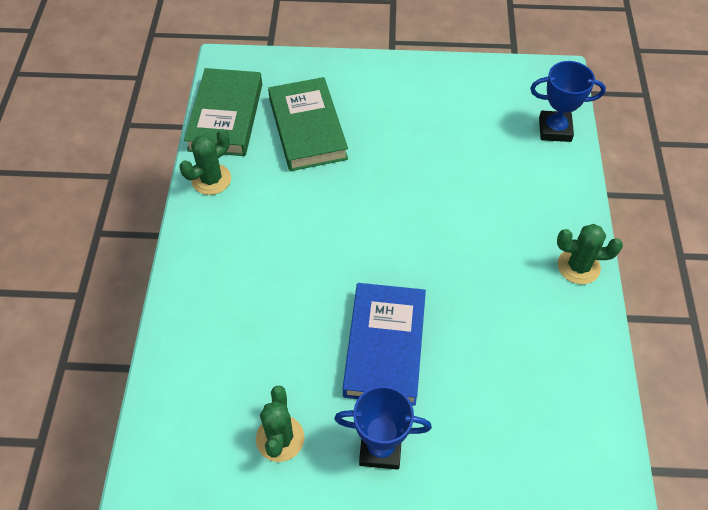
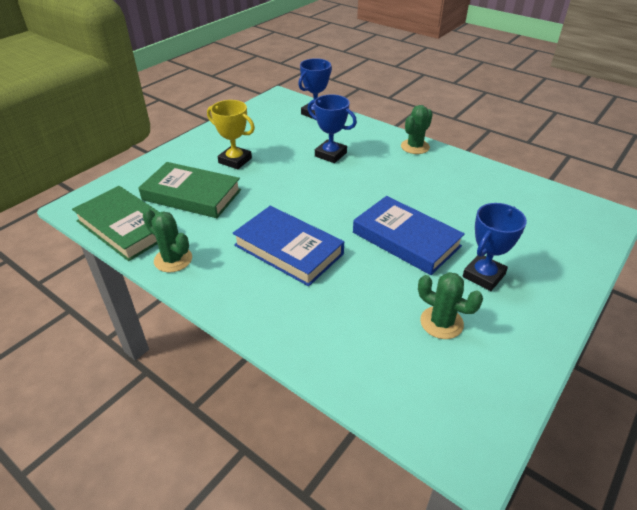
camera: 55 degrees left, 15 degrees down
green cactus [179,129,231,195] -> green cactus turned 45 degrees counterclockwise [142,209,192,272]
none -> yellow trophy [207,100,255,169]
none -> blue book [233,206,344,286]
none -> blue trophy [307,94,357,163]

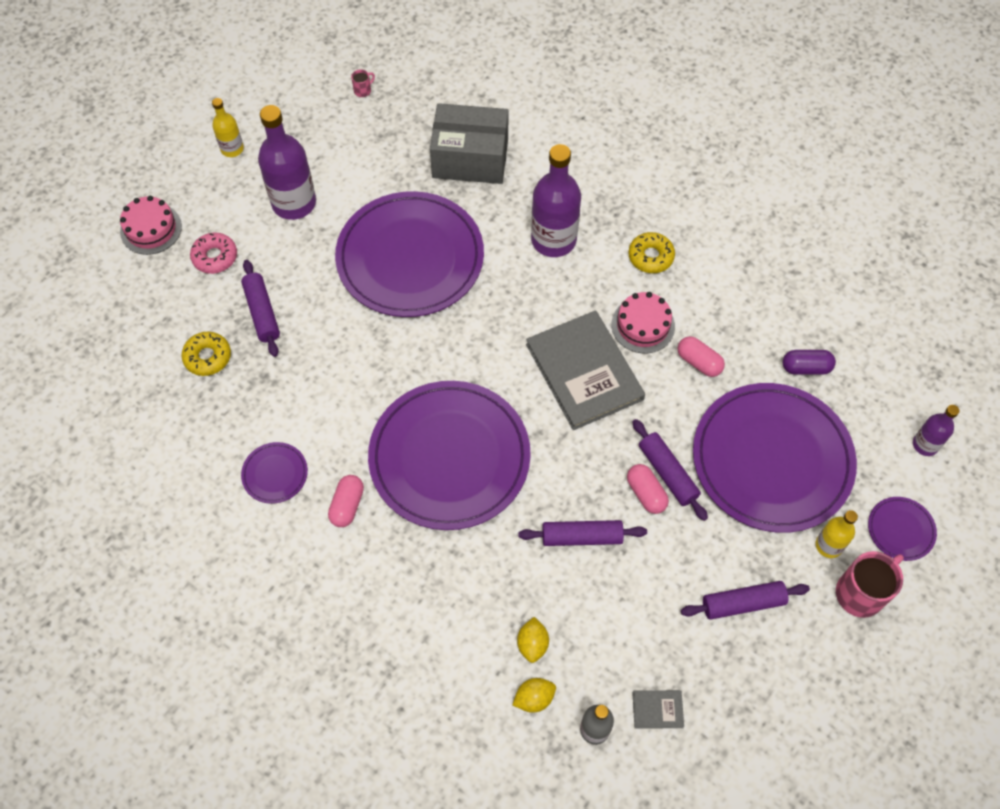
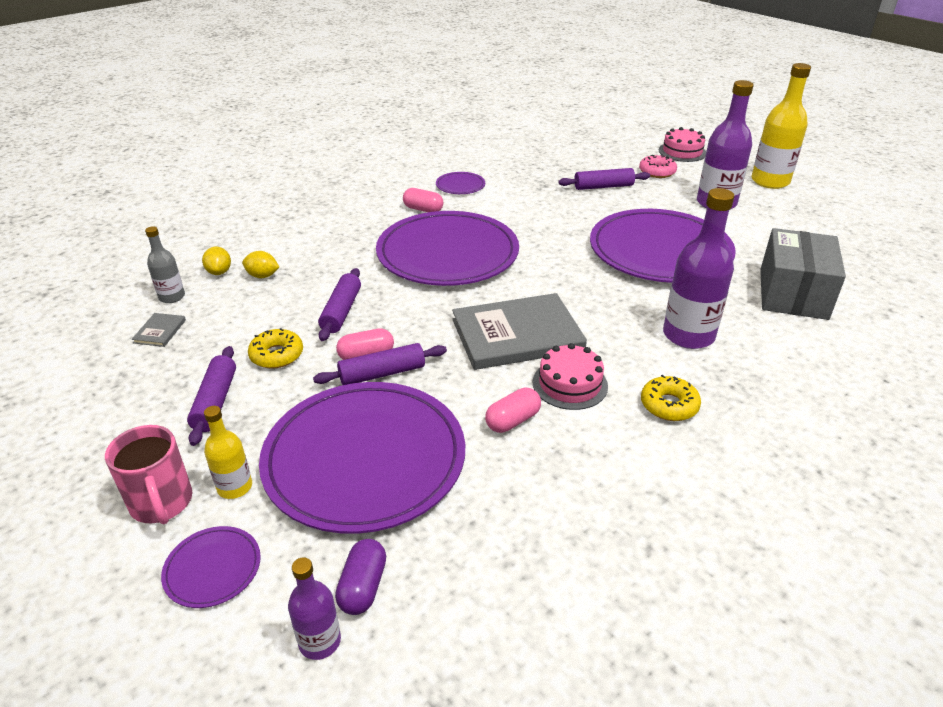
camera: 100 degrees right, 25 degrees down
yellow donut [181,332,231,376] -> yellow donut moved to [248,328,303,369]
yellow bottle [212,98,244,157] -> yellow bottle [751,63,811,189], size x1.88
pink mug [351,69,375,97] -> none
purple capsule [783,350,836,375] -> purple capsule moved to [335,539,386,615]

....................

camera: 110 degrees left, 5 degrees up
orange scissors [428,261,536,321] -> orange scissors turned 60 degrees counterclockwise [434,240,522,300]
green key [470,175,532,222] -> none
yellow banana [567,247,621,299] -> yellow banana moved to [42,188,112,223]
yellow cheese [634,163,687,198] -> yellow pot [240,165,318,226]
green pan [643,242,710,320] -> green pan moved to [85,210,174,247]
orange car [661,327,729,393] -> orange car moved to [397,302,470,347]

....................

**Aim of the exercise:** Look above for the line with "green cactus [179,129,231,195]", then print it and each line after it down to and including the line with "purple capsule [783,350,836,375]". Leave out the pictures and keep the wording exact.

**Answer space:**
green cactus [179,129,231,195] -> green cactus turned 45 degrees counterclockwise [142,209,192,272]
none -> yellow trophy [207,100,255,169]
none -> blue book [233,206,344,286]
none -> blue trophy [307,94,357,163]

camera: 100 degrees right, 25 degrees down
yellow donut [181,332,231,376] -> yellow donut moved to [248,328,303,369]
yellow bottle [212,98,244,157] -> yellow bottle [751,63,811,189], size x1.88
pink mug [351,69,375,97] -> none
purple capsule [783,350,836,375] -> purple capsule moved to [335,539,386,615]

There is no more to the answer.